[Scene edit records]

━━━━━━━━━━━━━━━━

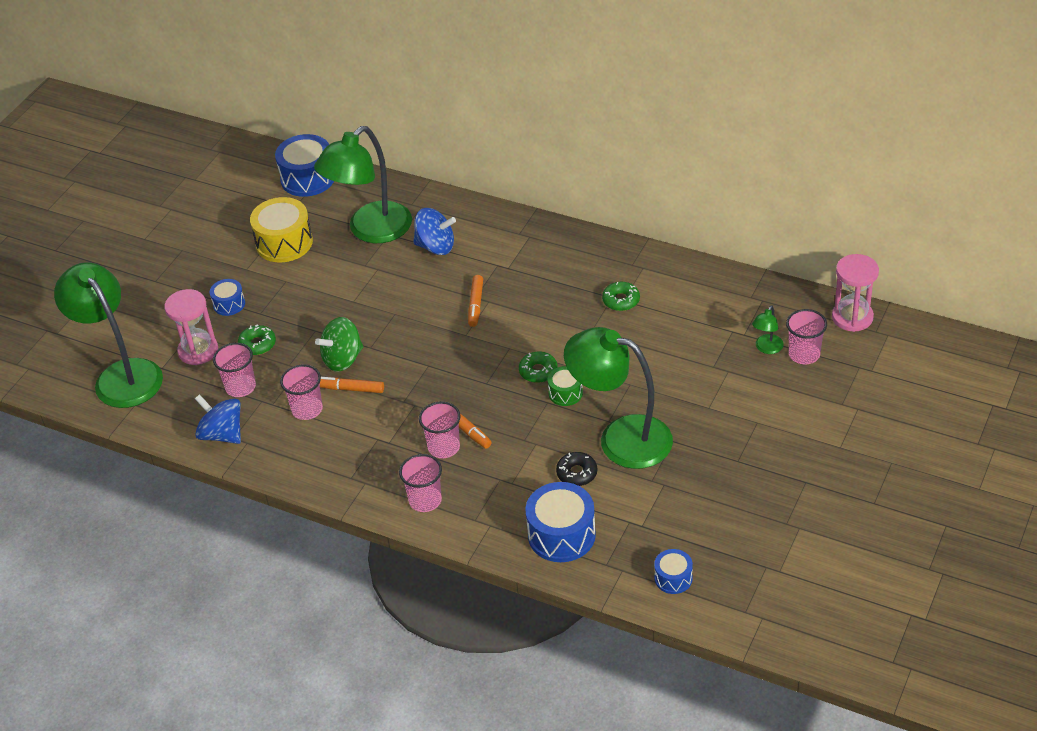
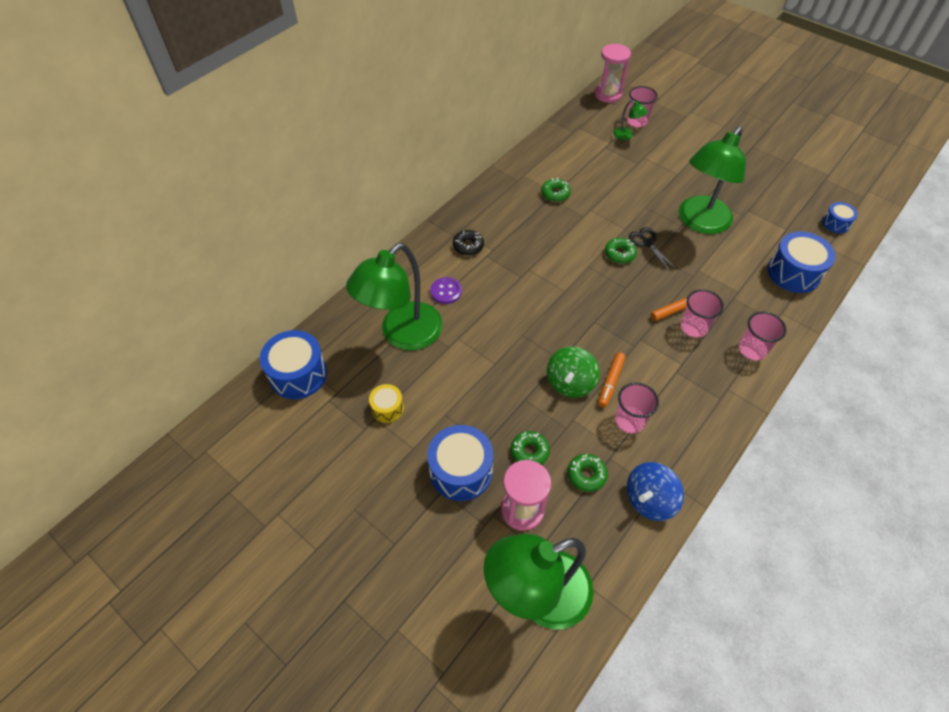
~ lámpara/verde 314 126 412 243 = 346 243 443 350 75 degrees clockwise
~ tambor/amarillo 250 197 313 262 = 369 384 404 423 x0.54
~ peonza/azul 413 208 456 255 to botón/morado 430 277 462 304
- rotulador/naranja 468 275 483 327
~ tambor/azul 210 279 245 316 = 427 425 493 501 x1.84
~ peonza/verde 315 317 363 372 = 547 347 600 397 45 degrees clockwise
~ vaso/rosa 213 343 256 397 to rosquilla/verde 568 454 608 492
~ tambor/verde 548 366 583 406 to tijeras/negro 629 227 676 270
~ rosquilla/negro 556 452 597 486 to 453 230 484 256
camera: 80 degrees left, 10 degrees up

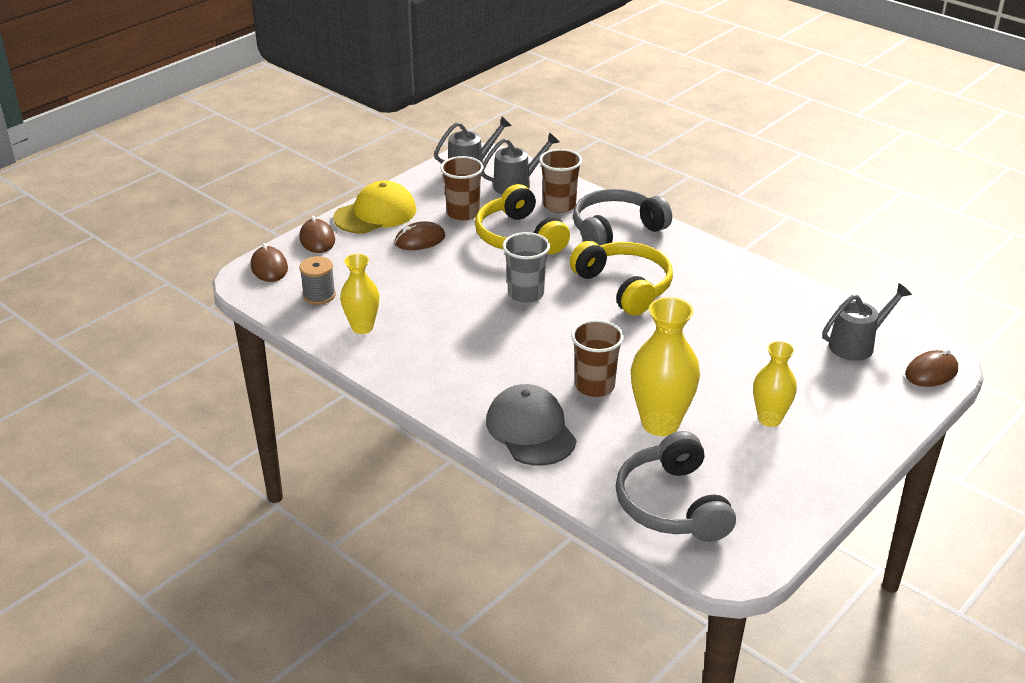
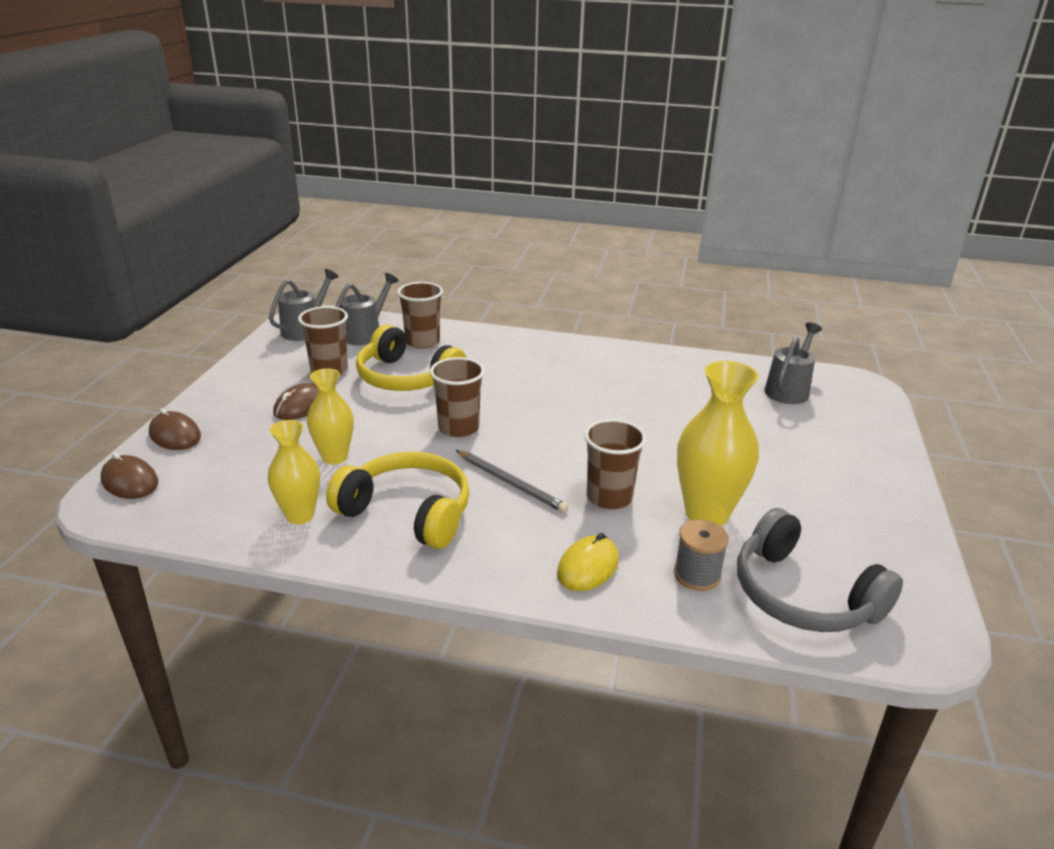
- gorra/amarillo 333 180 416 233
- auriculares/gris 573 189 672 246
~ vaso/gris 503 232 550 303 to vaso/marrón 430 357 485 437
~ auriculares/amarillo 570 241 673 316 to 326 452 470 549
~ carrete/gris 299 256 336 305 to 674 520 729 591
~ florero/amarillo 753 341 797 427 to 307 368 354 464
- ratón/marrón 905 349 958 387
~ gorra/gris 486 384 576 466 to ratón/amarillo 557 533 619 591
+ lápiz/gris 456 450 568 513
camera: 30 degrees left, 5 degrees down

━━━━━━━━━━━━━━━━

**Problem details**
Repeat the data exactly, without the pictures.

**Output for this task**
~ lámpara/verde 314 126 412 243 = 346 243 443 350 75 degrees clockwise
~ tambor/amarillo 250 197 313 262 = 369 384 404 423 x0.54
~ peonza/azul 413 208 456 255 to botón/morado 430 277 462 304
- rotulador/naranja 468 275 483 327
~ tambor/azul 210 279 245 316 = 427 425 493 501 x1.84
~ peonza/verde 315 317 363 372 = 547 347 600 397 45 degrees clockwise
~ vaso/rosa 213 343 256 397 to rosquilla/verde 568 454 608 492
~ tambor/verde 548 366 583 406 to tijeras/negro 629 227 676 270
~ rosquilla/negro 556 452 597 486 to 453 230 484 256
camera: 80 degrees left, 10 degrees up

- gorra/amarillo 333 180 416 233
- auriculares/gris 573 189 672 246
~ vaso/gris 503 232 550 303 to vaso/marrón 430 357 485 437
~ auriculares/amarillo 570 241 673 316 to 326 452 470 549
~ carrete/gris 299 256 336 305 to 674 520 729 591
~ florero/amarillo 753 341 797 427 to 307 368 354 464
- ratón/marrón 905 349 958 387
~ gorra/gris 486 384 576 466 to ratón/amarillo 557 533 619 591
+ lápiz/gris 456 450 568 513
camera: 30 degrees left, 5 degrees down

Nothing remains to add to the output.